### WHAT TO DO
Please give back, word for word, only the lines starting at the one containing "DIGITS pin DIO: D13 -> RX2" and ending at the one containing "JOY: KY-023 -> HW-504" within the material below.

### DATA RECORDS
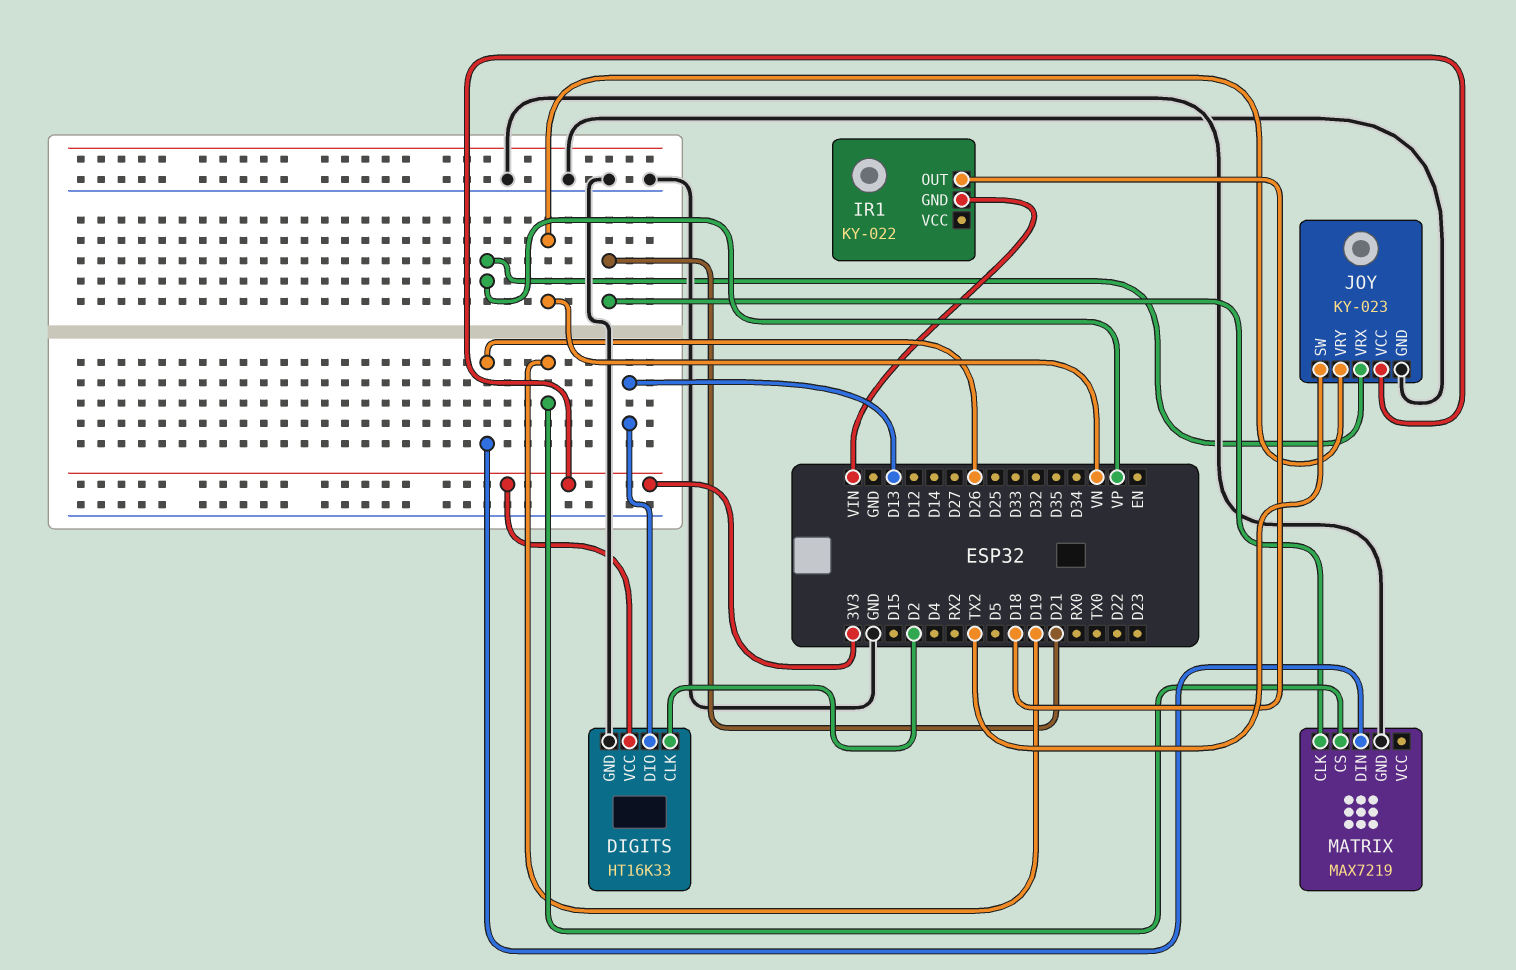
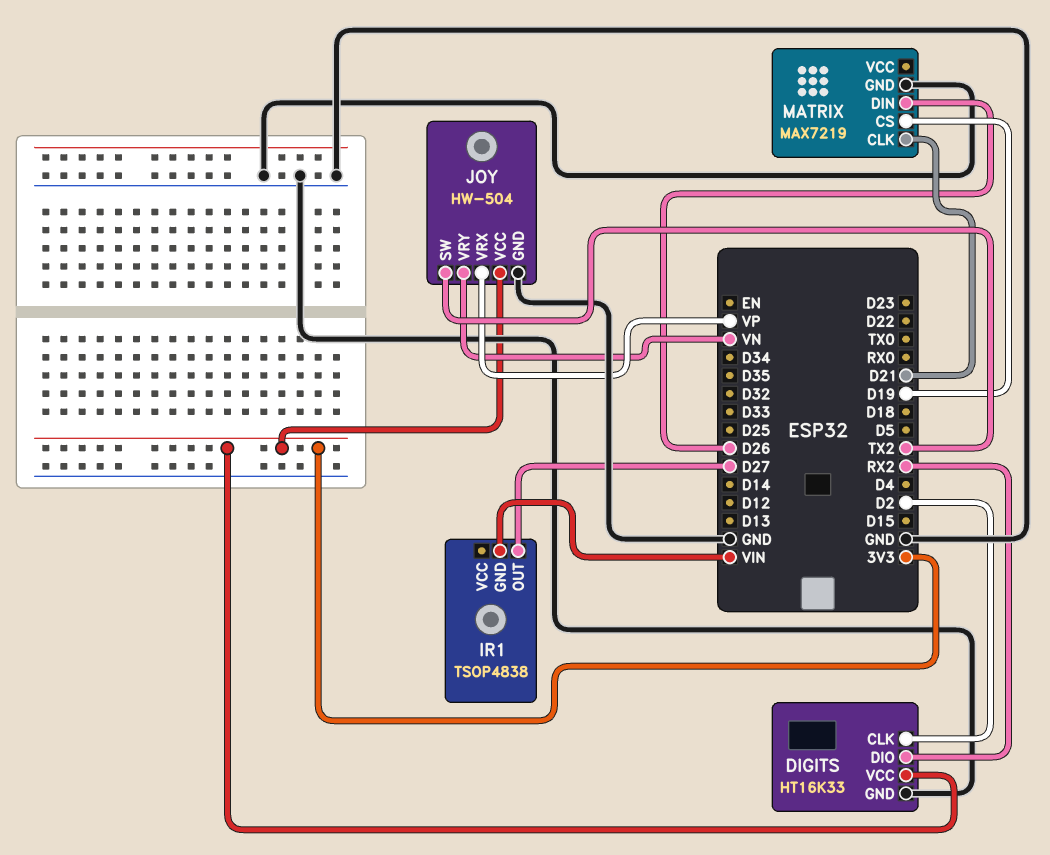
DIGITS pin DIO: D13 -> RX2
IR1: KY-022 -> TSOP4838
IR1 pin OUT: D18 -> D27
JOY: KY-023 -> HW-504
...
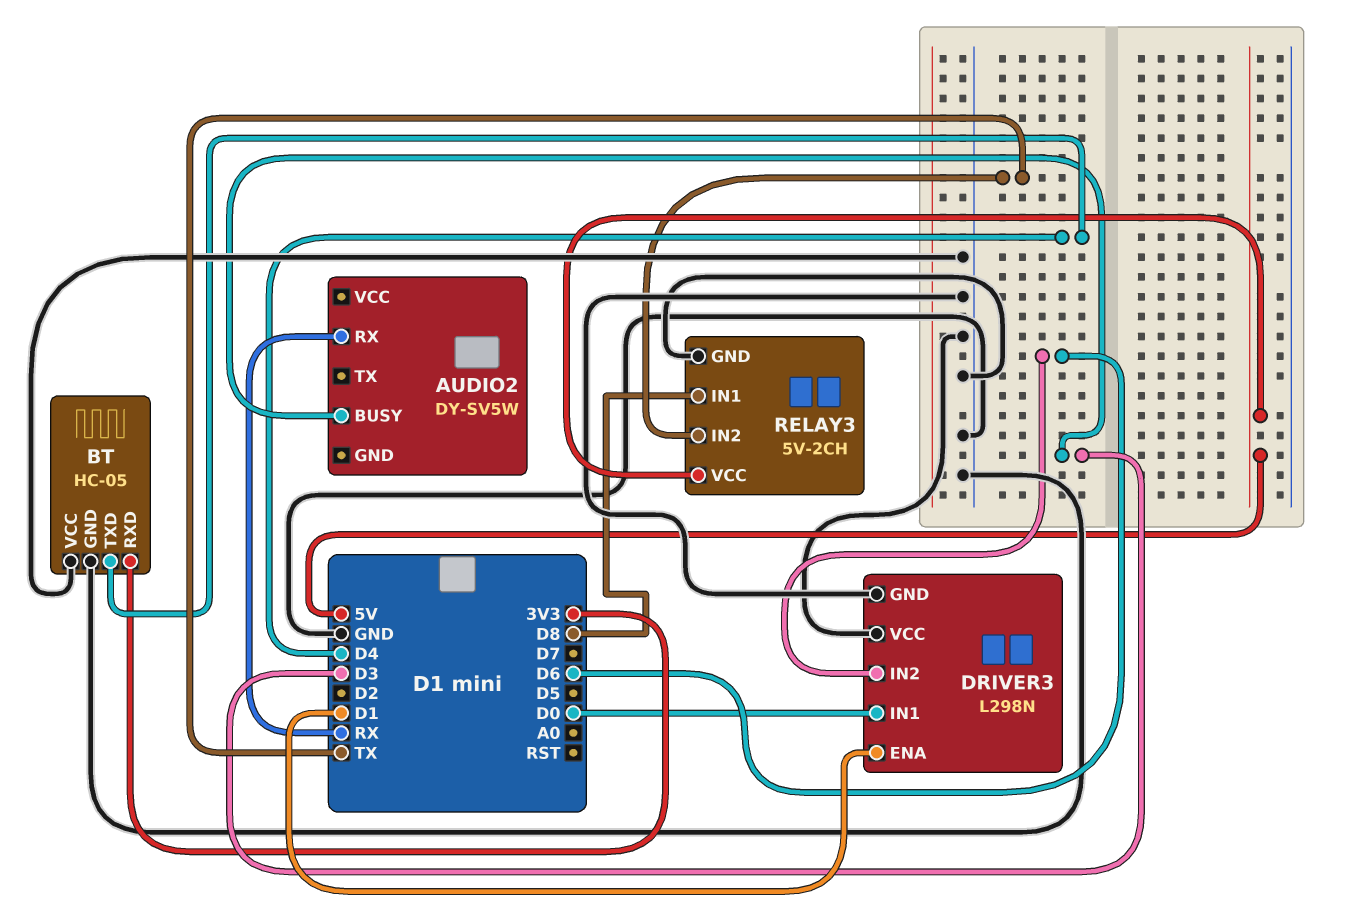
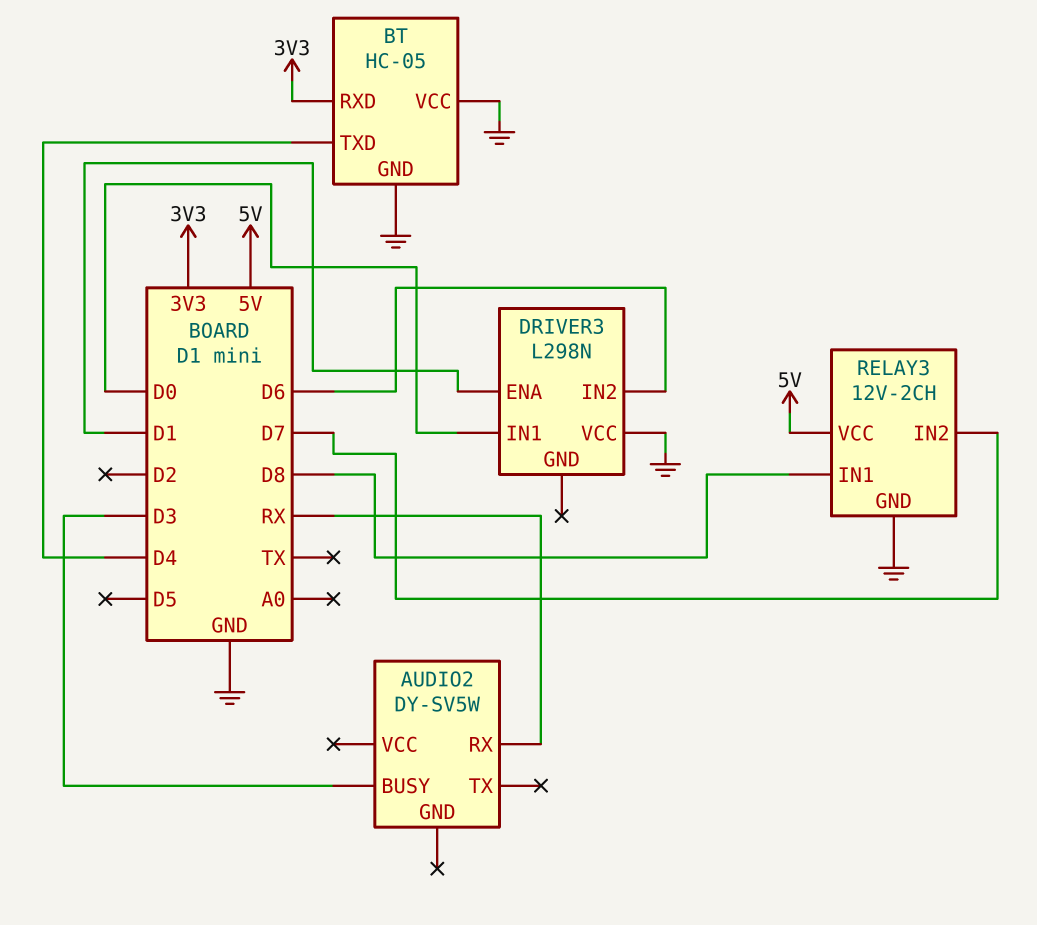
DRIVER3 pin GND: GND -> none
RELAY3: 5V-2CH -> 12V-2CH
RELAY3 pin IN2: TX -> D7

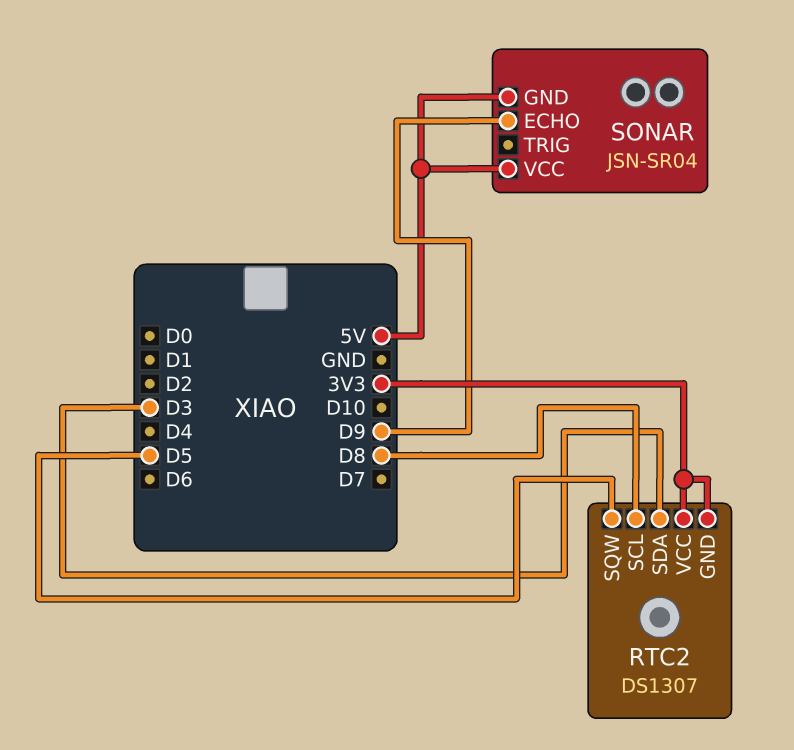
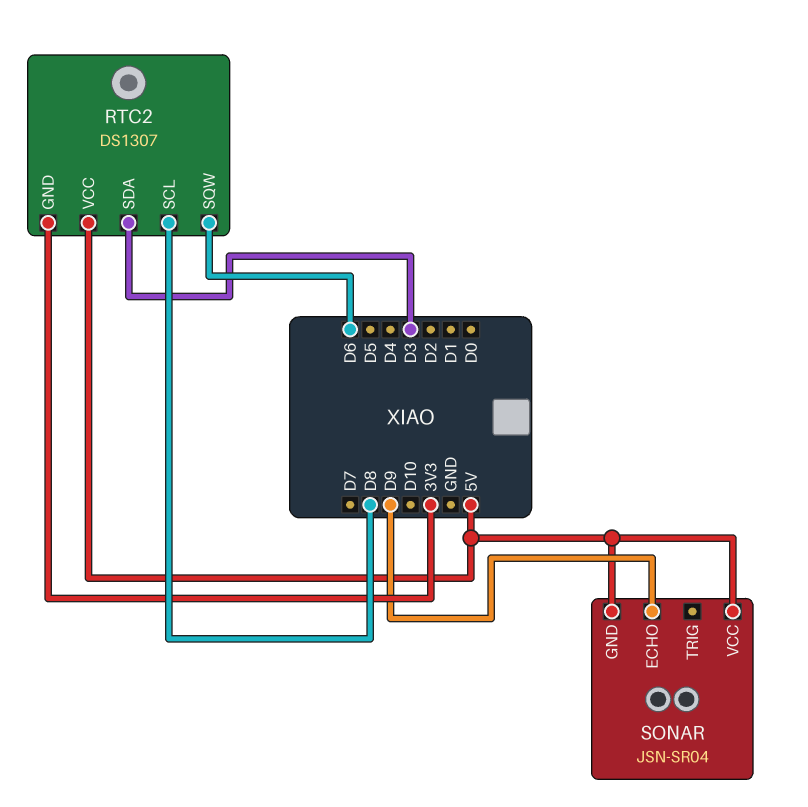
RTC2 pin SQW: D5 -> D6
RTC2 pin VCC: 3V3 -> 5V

### EXERCISE OUTPUT
DIGITS pin DIO: D13 -> RX2
IR1: KY-022 -> TSOP4838
IR1 pin OUT: D18 -> D27
JOY: KY-023 -> HW-504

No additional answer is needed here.